Records to process →
========================================================================

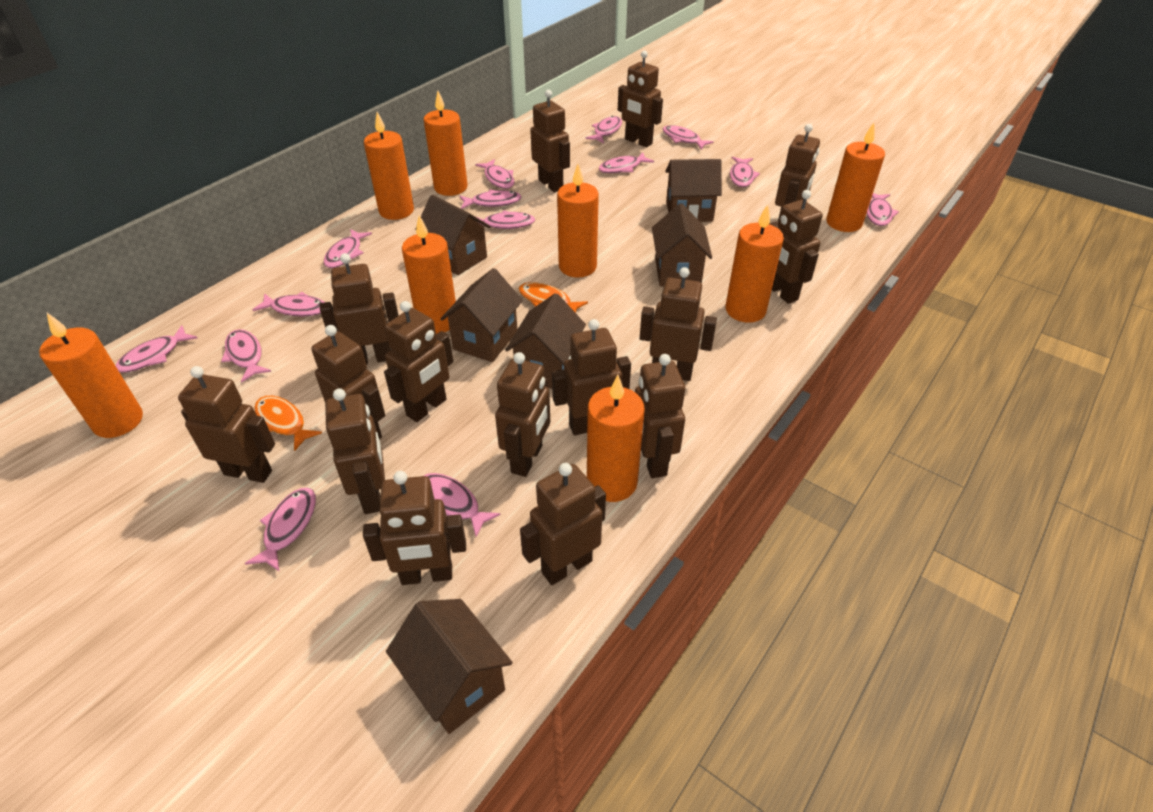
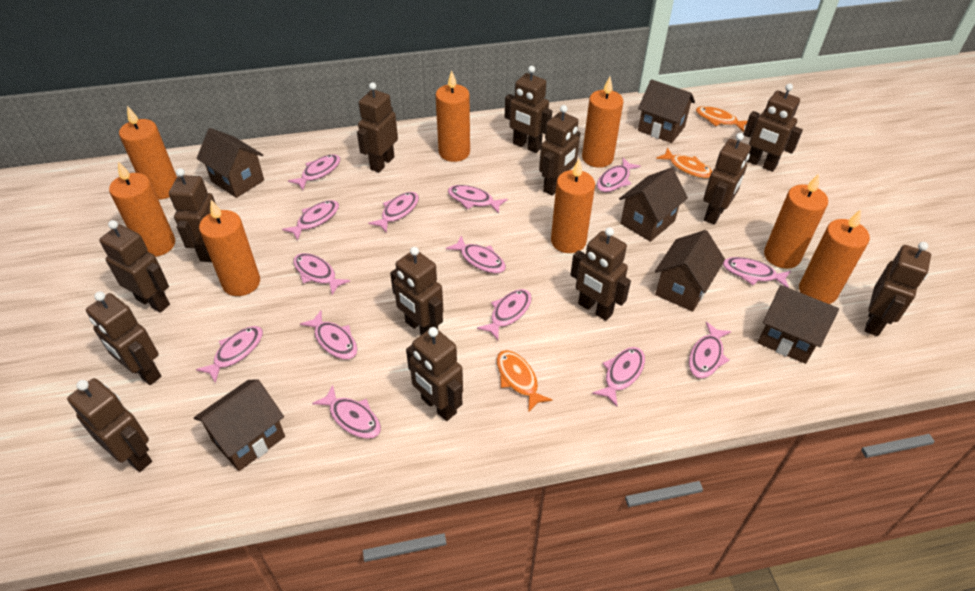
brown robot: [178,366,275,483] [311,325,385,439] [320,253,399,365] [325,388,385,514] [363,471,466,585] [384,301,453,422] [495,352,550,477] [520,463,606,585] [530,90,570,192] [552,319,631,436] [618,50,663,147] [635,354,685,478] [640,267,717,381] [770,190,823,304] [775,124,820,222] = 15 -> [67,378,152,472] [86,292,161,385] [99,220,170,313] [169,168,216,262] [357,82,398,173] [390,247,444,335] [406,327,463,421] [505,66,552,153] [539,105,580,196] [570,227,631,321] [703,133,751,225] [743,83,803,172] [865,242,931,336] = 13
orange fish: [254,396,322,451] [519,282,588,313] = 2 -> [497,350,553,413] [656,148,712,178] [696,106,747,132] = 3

========================================================================

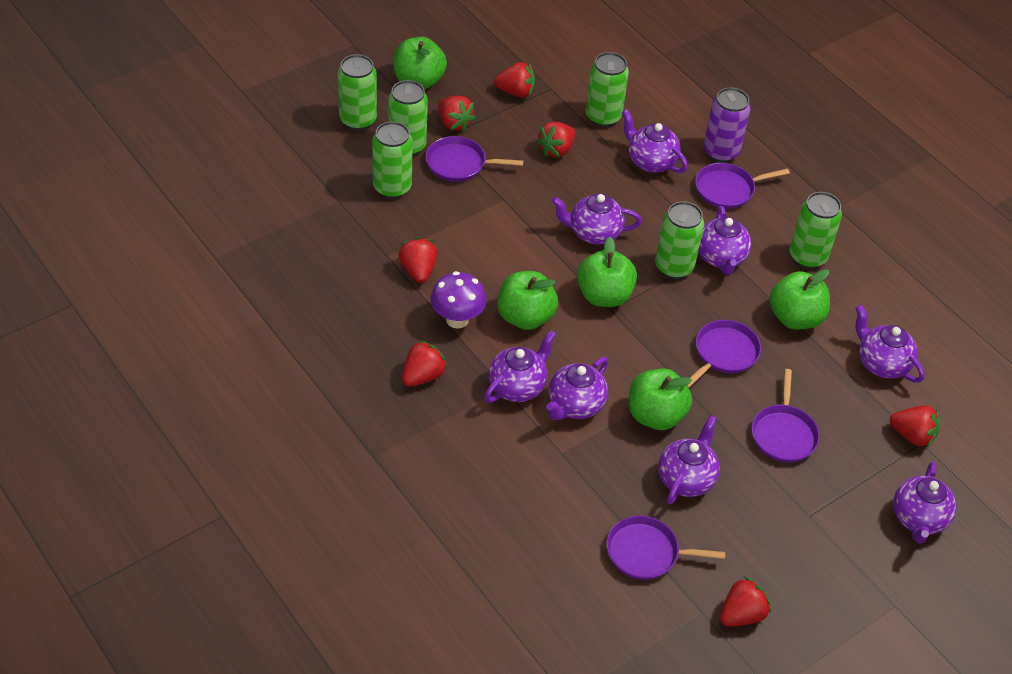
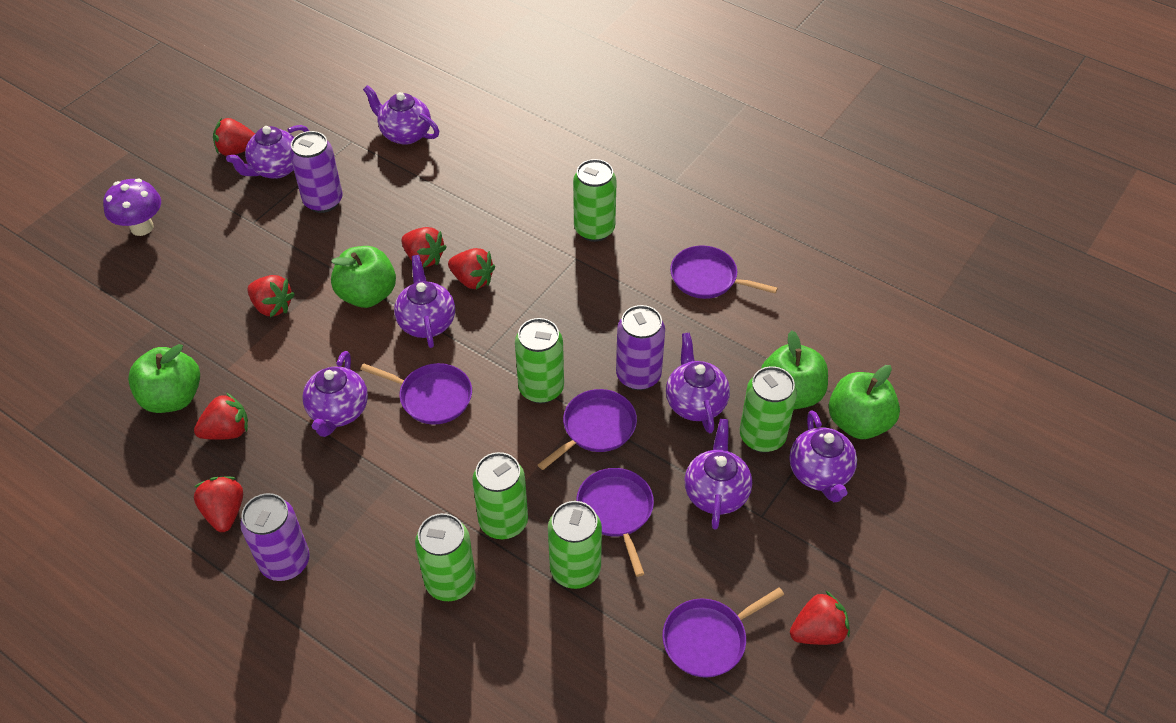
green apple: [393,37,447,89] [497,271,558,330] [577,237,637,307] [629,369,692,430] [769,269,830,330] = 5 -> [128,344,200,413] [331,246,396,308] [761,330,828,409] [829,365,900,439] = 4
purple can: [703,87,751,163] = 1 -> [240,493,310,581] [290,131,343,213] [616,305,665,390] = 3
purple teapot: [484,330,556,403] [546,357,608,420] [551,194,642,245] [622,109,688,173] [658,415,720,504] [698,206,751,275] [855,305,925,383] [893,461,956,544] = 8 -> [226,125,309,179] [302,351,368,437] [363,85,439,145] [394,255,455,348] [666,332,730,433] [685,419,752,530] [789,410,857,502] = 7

========================================================================

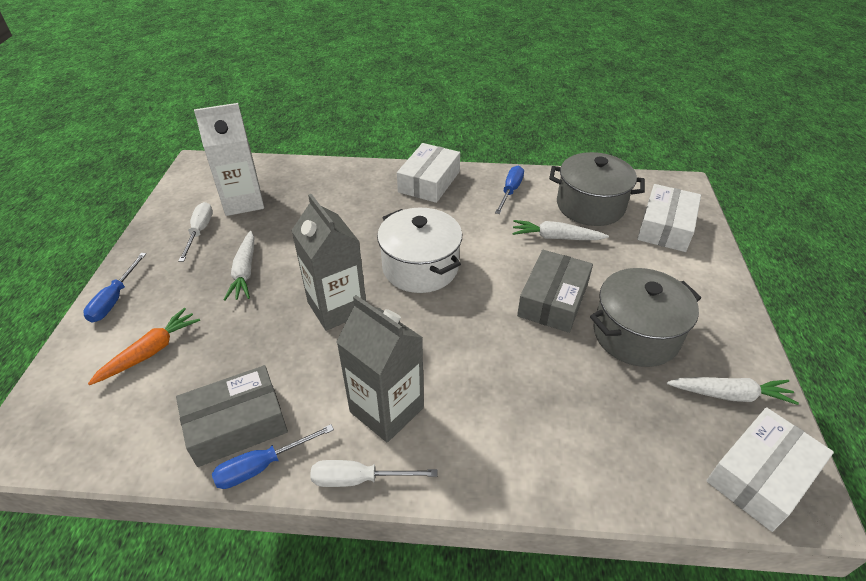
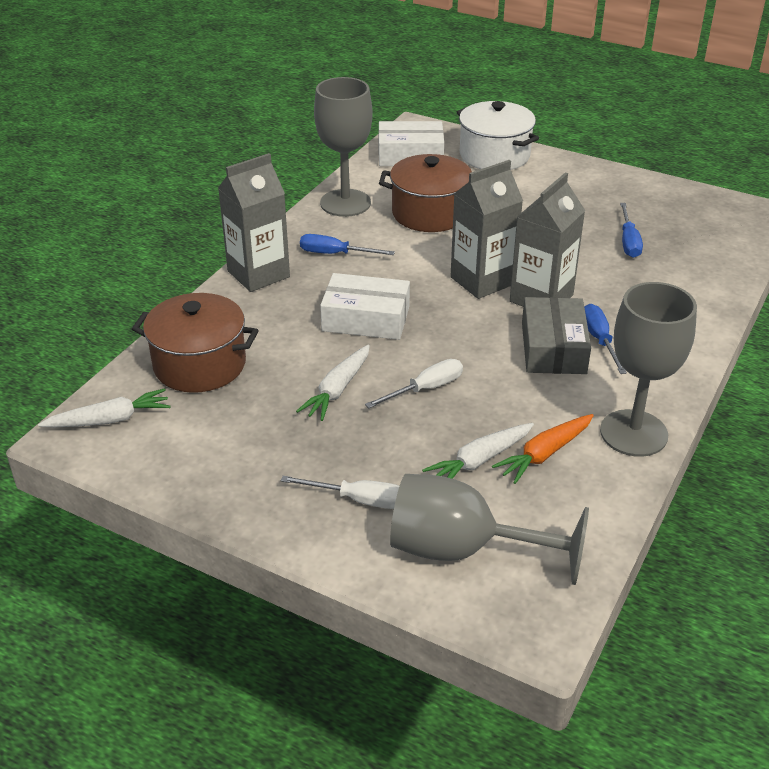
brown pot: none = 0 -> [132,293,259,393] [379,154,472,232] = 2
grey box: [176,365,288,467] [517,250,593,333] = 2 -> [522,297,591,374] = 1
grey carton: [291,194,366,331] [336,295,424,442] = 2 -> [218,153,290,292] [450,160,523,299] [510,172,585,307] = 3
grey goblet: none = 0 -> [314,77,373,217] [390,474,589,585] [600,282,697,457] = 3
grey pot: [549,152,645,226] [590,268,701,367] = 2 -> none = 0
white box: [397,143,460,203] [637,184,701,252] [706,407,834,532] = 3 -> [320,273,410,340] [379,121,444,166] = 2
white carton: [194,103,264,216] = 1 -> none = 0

========================================================================

Output the lines above exactly, but only those between the line holding "grey box: [176,365,288,467]" and the line holding "white carton: [194,103,264,216]", inclusive.

grey box: [176,365,288,467] [517,250,593,333] = 2 -> [522,297,591,374] = 1
grey carton: [291,194,366,331] [336,295,424,442] = 2 -> [218,153,290,292] [450,160,523,299] [510,172,585,307] = 3
grey goblet: none = 0 -> [314,77,373,217] [390,474,589,585] [600,282,697,457] = 3
grey pot: [549,152,645,226] [590,268,701,367] = 2 -> none = 0
white box: [397,143,460,203] [637,184,701,252] [706,407,834,532] = 3 -> [320,273,410,340] [379,121,444,166] = 2
white carton: [194,103,264,216] = 1 -> none = 0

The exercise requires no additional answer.